> [Work required] Go through the records below and show every line with the string "pink".

..............................

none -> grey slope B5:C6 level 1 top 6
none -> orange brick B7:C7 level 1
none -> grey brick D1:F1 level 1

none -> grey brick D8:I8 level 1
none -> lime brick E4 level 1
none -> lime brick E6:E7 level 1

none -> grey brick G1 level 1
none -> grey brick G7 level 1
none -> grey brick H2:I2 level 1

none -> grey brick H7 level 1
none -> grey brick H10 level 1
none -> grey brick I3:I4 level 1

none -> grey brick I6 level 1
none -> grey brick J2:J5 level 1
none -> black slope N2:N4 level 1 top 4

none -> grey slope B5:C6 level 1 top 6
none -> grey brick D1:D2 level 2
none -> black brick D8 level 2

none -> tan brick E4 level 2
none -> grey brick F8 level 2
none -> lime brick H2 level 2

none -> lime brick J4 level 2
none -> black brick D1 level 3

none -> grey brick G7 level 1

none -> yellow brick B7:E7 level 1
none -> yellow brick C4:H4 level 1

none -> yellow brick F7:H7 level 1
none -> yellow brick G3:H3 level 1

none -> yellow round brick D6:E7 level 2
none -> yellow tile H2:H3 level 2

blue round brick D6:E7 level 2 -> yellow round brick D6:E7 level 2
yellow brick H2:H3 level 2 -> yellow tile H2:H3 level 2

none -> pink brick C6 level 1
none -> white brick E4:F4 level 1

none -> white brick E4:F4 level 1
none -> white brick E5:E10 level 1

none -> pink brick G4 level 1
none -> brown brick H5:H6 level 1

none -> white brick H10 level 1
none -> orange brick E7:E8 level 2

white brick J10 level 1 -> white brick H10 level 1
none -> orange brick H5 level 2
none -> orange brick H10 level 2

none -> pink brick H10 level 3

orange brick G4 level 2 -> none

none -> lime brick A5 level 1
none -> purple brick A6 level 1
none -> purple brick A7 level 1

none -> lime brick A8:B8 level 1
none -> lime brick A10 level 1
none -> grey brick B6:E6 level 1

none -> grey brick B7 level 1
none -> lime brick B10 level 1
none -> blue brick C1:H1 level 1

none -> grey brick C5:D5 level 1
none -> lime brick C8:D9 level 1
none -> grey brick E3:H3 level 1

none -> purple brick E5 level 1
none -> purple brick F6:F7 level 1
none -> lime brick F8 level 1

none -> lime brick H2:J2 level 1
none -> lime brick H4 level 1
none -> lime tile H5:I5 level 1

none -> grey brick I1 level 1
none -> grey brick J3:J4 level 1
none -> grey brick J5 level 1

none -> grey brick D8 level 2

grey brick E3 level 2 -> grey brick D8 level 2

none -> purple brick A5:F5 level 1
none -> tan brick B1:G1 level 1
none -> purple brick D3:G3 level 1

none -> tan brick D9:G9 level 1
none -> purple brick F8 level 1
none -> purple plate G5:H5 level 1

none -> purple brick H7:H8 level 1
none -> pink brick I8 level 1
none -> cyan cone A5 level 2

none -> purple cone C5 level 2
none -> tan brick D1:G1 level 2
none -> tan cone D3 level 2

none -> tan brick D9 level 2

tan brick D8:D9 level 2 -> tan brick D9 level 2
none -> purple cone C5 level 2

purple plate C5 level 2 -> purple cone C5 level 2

..............................

> [Answer box]
none -> pink brick C6 level 1
none -> pink brick G4 level 1
none -> pink brick H10 level 3
none -> pink brick I8 level 1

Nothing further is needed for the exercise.